Whenever a line in this data holds the word "brown", report that line in full.

Collected material:

+++

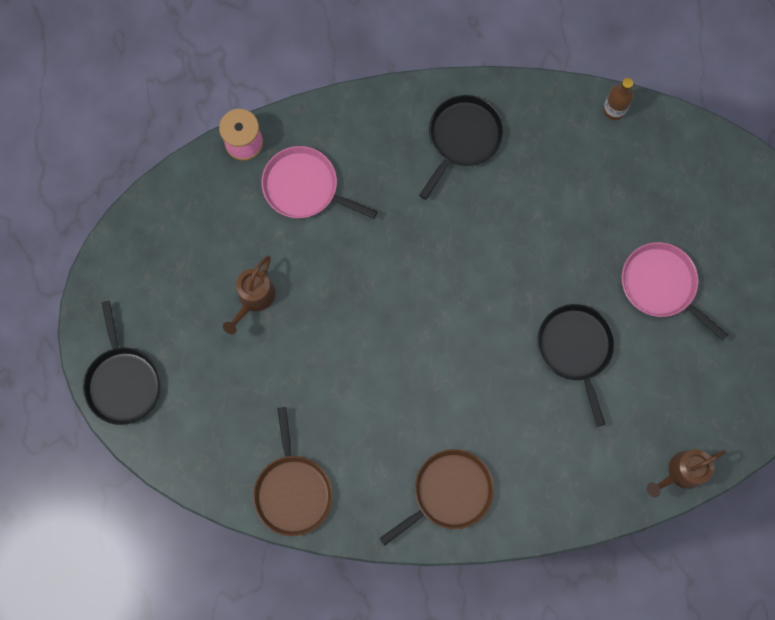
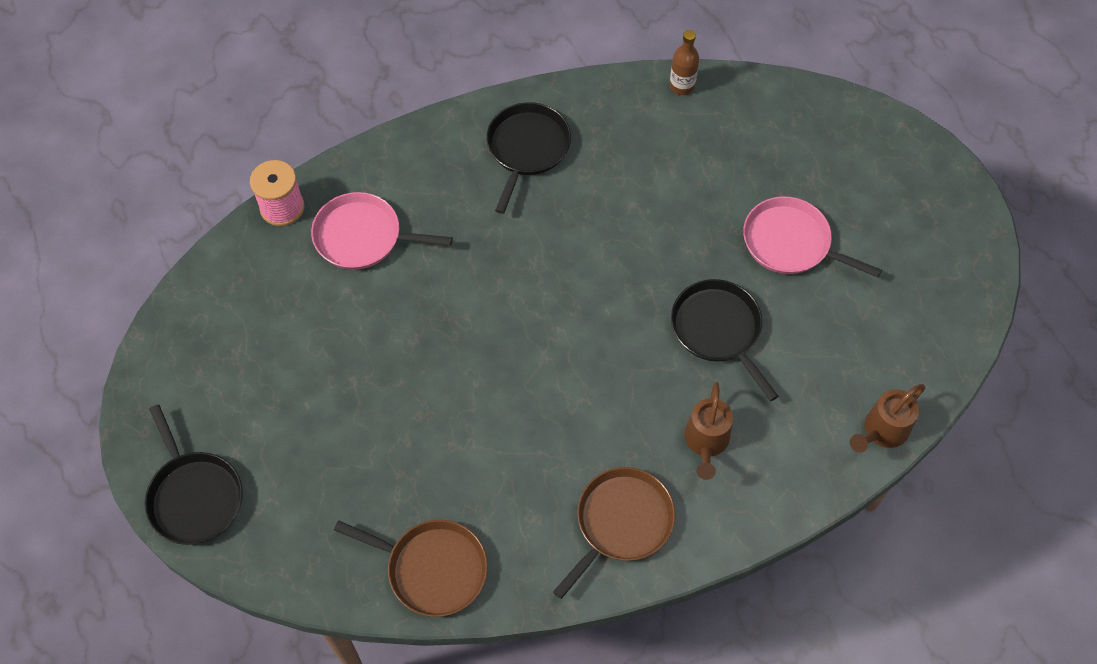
camera: 15 degrees left, 15 degrees down
(253, 299) = (332, 366): brown watering can -> brown watering can (706, 443)
(293, 490) = (432, 569): brown pan -> brown pan turned 45 degrees counterclockwise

+++

Solution:
(253, 299) = (332, 366): brown watering can -> brown watering can (706, 443)
(293, 490) = (432, 569): brown pan -> brown pan turned 45 degrees counterclockwise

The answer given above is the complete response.